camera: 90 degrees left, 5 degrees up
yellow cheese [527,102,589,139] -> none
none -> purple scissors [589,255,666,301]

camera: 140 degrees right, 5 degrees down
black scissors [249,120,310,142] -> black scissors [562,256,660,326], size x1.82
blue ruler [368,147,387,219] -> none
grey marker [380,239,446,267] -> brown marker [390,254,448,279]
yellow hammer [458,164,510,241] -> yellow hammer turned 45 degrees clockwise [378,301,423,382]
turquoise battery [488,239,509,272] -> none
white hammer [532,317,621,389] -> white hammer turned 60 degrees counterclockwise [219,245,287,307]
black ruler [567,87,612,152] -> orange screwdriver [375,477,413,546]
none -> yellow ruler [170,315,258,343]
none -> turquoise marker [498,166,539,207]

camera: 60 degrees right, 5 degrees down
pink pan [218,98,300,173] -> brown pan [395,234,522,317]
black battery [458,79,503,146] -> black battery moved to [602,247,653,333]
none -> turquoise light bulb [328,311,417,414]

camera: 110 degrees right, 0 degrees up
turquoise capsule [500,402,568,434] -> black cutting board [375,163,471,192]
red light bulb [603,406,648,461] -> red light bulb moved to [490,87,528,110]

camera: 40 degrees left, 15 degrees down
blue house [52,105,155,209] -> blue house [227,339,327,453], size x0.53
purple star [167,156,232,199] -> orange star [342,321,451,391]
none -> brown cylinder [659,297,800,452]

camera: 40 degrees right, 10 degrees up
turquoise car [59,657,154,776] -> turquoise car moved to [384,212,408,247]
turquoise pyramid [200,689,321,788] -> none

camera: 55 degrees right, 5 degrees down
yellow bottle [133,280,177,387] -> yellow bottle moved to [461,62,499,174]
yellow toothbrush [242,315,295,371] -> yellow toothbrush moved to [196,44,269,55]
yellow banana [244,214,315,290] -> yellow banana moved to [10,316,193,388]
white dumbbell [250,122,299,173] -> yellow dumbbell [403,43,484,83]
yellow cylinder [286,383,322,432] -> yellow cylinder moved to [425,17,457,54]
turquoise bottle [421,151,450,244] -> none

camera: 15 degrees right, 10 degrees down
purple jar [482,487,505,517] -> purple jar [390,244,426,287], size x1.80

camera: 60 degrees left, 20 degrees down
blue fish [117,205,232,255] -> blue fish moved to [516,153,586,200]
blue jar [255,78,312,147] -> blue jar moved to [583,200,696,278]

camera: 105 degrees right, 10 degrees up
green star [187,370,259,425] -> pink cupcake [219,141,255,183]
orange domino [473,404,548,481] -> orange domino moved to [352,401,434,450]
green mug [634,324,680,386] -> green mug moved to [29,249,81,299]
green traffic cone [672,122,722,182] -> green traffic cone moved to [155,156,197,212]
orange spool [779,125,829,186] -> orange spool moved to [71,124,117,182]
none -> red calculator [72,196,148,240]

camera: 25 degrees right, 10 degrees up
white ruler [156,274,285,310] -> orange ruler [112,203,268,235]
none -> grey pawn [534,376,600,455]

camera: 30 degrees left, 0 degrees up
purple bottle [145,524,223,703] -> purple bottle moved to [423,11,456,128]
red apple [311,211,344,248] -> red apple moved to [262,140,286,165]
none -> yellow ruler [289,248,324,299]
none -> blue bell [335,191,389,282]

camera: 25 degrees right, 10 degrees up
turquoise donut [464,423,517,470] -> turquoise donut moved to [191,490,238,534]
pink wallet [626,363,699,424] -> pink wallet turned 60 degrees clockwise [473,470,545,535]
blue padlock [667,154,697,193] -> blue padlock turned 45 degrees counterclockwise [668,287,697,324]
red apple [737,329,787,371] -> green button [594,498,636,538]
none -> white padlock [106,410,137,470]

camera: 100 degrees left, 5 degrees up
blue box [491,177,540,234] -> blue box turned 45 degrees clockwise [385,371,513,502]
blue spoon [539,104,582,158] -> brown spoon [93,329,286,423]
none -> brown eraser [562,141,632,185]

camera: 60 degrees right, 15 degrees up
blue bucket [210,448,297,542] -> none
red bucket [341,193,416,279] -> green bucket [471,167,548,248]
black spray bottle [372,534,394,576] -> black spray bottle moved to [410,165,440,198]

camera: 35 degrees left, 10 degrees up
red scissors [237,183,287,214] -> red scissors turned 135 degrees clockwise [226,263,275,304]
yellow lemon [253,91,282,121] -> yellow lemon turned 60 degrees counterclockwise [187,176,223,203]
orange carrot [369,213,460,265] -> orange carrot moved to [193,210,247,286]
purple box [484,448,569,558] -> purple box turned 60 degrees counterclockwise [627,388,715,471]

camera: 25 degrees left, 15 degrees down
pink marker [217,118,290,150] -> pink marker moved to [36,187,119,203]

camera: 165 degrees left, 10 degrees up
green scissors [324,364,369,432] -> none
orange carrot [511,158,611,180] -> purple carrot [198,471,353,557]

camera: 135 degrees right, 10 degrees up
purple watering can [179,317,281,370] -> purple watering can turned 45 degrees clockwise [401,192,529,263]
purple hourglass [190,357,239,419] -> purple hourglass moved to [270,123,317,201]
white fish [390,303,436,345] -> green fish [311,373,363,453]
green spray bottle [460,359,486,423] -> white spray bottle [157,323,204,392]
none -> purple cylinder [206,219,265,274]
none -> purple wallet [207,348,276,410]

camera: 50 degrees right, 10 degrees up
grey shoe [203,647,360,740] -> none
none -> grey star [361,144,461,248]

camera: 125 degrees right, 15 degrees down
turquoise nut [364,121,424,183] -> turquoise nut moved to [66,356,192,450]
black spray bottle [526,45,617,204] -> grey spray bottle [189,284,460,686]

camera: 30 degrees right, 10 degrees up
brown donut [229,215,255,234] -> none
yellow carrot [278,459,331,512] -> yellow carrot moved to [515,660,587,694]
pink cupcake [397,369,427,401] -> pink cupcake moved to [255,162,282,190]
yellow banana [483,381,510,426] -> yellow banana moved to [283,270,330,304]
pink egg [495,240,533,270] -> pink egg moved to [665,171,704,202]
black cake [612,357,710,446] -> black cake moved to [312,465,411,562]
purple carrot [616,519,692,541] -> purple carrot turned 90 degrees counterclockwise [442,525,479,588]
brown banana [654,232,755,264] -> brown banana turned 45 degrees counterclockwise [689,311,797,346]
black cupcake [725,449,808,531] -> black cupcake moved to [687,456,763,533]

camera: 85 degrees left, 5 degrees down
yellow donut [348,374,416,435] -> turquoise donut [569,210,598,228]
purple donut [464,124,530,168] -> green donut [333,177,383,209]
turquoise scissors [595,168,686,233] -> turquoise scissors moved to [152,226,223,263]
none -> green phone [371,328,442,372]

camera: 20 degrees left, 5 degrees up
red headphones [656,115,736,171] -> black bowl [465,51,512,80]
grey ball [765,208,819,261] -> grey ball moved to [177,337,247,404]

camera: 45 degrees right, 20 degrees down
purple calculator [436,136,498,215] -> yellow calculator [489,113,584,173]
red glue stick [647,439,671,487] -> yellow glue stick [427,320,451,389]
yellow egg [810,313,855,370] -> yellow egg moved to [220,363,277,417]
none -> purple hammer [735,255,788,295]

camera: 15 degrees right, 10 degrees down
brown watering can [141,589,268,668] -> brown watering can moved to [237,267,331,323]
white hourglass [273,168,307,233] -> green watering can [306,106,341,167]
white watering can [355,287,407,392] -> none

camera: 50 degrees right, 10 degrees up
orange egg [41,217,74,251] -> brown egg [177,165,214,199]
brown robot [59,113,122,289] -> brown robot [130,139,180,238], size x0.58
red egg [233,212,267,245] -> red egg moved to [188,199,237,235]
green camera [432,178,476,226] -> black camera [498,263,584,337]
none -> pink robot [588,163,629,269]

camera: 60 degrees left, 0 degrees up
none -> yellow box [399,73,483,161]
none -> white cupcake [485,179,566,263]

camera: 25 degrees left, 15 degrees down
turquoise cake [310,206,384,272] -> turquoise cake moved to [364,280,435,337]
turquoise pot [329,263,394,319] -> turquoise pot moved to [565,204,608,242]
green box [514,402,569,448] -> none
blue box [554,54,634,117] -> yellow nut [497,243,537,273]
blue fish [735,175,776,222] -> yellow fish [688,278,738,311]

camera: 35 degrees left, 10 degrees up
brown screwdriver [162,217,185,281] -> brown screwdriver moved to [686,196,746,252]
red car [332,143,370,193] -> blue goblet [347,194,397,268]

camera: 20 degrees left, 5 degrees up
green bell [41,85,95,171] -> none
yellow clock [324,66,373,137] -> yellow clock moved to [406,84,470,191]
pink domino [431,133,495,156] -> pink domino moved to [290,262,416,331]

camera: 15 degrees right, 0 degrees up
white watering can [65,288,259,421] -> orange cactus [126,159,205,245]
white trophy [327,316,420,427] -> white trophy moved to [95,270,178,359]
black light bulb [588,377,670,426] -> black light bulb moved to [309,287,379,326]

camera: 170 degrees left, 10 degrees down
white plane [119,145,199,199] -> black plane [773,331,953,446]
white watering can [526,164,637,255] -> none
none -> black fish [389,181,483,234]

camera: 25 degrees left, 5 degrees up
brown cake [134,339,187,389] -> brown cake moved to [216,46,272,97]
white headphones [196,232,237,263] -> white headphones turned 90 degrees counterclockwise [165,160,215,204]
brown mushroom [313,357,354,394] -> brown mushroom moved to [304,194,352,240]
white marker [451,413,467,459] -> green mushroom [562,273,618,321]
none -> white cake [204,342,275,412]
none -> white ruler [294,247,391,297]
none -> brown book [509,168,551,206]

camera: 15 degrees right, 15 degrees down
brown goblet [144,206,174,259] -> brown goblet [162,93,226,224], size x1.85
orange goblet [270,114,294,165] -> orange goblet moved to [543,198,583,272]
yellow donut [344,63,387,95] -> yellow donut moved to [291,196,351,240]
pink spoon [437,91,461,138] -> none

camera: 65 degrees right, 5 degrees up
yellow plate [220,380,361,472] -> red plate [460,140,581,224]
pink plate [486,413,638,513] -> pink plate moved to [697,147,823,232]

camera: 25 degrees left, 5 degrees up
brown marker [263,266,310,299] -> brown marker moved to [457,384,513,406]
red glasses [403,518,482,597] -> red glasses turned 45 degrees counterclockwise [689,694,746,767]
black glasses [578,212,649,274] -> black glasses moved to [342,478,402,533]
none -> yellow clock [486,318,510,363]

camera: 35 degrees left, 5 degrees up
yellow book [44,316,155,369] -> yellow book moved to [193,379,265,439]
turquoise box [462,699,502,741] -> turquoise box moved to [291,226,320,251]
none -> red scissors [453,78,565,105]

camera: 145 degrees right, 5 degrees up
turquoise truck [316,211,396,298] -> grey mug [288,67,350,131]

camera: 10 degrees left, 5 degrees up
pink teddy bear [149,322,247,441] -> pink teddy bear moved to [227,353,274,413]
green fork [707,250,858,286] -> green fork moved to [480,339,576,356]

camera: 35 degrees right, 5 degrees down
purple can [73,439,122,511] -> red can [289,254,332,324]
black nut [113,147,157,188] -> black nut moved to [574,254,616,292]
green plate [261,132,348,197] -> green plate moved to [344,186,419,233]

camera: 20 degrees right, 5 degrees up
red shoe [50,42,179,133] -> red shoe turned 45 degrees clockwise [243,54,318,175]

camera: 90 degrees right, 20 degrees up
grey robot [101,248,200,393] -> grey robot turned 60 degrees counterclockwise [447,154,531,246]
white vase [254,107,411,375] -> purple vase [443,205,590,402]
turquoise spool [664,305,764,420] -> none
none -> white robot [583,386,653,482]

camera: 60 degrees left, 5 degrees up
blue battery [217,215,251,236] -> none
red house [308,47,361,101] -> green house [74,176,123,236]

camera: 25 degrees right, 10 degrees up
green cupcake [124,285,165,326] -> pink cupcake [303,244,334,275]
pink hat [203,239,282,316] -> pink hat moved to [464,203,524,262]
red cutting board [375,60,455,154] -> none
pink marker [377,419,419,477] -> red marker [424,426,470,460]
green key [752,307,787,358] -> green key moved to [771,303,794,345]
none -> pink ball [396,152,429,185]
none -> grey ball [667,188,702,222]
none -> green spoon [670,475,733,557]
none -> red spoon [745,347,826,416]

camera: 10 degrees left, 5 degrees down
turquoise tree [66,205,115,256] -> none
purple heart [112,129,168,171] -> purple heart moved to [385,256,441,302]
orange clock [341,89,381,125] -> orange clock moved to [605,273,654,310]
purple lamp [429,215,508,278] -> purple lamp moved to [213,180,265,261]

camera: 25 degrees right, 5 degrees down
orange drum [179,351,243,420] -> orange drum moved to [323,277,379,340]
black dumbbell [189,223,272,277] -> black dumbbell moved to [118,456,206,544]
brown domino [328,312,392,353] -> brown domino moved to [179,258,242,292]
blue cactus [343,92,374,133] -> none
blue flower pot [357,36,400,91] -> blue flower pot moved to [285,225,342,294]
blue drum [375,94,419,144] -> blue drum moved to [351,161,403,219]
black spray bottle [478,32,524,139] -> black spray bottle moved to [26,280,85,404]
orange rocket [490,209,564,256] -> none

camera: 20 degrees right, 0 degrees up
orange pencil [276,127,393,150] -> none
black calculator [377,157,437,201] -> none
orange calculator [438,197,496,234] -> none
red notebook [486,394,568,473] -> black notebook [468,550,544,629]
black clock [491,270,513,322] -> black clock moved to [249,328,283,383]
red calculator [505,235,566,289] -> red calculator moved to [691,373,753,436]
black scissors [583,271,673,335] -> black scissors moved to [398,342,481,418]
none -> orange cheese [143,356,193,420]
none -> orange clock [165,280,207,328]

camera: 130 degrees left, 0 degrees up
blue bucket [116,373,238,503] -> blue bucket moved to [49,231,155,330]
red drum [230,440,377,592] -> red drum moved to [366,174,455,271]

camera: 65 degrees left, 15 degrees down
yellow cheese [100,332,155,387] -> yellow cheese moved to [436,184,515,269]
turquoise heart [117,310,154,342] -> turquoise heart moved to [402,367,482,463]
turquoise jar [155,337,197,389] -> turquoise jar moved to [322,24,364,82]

==========

Identify each line of the material where the word "glasses" shows up, and copy it.

red glasses [403,518,482,597] -> red glasses turned 45 degrees counterclockwise [689,694,746,767]
black glasses [578,212,649,274] -> black glasses moved to [342,478,402,533]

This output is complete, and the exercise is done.